_What is needed_. Return everything from the line containing "Yes, black glossy" down to the line containing "Is black glossy", both lines included, reproducing these lines exactly.

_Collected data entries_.
━━━━━━━━━━
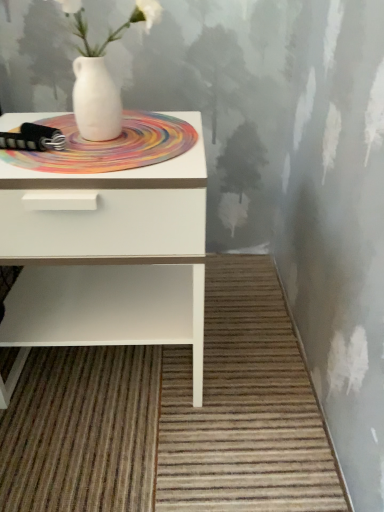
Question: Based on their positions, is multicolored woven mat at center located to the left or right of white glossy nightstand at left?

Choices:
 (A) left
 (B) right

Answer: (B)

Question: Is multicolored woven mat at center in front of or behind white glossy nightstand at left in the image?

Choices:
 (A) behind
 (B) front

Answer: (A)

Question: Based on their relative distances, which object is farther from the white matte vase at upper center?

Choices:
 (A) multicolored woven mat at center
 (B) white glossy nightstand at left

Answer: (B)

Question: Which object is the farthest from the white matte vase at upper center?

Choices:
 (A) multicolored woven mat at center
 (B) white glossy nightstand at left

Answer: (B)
━━━━━━━━━━
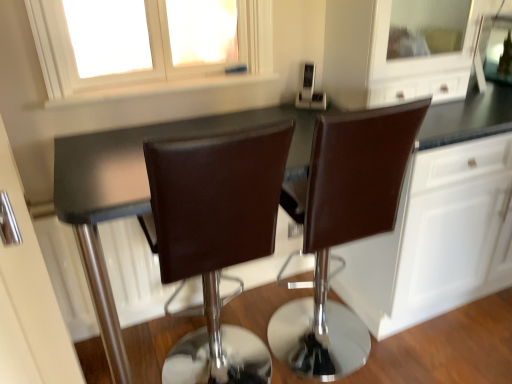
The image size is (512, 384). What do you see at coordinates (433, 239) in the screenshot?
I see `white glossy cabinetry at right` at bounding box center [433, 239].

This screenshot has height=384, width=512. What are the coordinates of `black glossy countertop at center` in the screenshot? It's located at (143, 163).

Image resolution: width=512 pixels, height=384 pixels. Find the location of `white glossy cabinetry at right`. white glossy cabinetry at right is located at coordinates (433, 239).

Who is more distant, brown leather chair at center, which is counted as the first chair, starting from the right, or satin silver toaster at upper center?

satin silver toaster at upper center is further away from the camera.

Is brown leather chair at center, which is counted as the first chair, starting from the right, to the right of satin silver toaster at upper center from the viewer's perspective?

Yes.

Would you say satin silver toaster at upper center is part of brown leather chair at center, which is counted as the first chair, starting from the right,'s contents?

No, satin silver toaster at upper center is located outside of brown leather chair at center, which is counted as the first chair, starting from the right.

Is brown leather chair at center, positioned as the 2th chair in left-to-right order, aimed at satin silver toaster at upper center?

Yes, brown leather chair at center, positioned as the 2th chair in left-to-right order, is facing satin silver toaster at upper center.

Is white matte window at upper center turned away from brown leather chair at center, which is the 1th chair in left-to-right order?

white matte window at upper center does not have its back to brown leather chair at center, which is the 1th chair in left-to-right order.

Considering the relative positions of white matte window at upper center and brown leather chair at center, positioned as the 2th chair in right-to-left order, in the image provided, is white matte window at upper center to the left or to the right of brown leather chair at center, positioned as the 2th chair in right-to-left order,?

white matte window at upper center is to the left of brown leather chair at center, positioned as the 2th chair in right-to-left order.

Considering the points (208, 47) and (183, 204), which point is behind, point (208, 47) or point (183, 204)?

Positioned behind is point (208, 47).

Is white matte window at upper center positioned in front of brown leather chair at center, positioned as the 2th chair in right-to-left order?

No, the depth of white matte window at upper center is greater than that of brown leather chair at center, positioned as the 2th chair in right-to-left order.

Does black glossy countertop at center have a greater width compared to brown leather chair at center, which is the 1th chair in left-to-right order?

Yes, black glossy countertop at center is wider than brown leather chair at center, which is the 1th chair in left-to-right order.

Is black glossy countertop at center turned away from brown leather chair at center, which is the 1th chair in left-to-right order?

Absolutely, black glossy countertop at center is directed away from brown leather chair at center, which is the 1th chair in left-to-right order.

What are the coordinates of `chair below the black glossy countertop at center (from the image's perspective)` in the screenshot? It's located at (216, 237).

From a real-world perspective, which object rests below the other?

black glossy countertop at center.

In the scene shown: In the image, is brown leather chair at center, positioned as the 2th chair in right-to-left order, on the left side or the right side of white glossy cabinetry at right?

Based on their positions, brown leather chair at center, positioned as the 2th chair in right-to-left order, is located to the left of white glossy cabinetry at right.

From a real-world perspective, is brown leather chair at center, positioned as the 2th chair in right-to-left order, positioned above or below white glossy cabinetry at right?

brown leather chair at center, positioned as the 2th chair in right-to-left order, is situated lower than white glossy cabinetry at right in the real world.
━━━━━━━━━━
_Response to the task_.
Yes, black glossy countertop at center is wider than brown leather chair at center, which is the 1th chair in left-to-right order.

Is black glossy countertop at center turned away from brown leather chair at center, which is the 1th chair in left-to-right order?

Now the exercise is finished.